> Task item:
Return exactly those lines of the material that fall between the line with "(247, 174) = (257, 490): blue" and the final line, both included.

· · · · ·

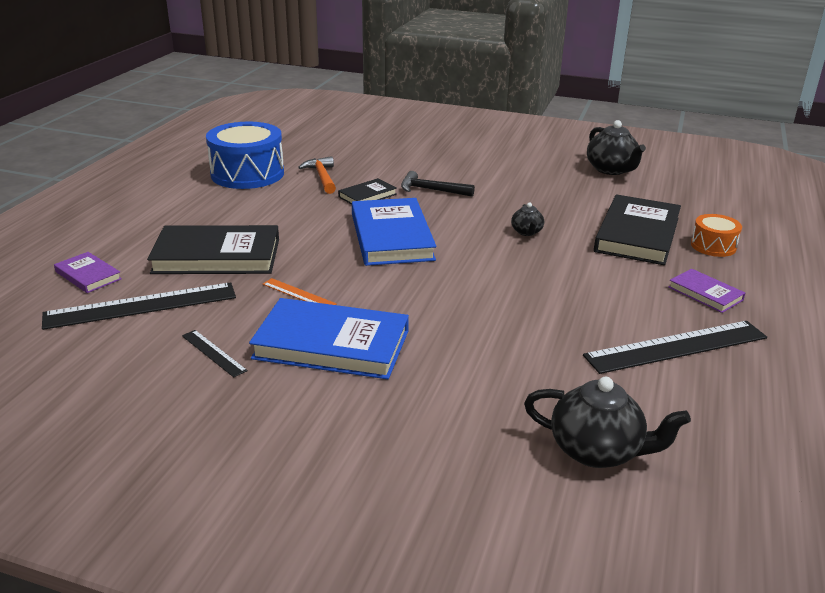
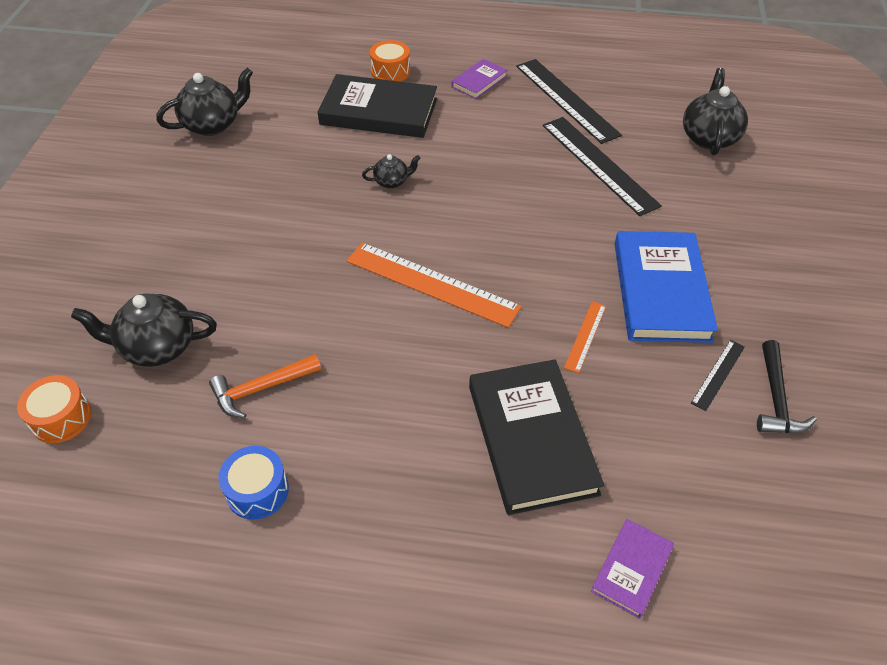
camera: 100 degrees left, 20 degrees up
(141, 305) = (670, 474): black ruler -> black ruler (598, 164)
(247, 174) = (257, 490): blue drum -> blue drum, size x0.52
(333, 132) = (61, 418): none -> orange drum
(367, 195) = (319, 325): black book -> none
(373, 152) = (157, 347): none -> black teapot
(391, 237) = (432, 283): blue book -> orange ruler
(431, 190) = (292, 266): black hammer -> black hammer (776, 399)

· · · · ·

> Answer to this problem:
(247, 174) = (257, 490): blue drum -> blue drum, size x0.52
(333, 132) = (61, 418): none -> orange drum
(367, 195) = (319, 325): black book -> none
(373, 152) = (157, 347): none -> black teapot
(391, 237) = (432, 283): blue book -> orange ruler
(431, 190) = (292, 266): black hammer -> black hammer (776, 399)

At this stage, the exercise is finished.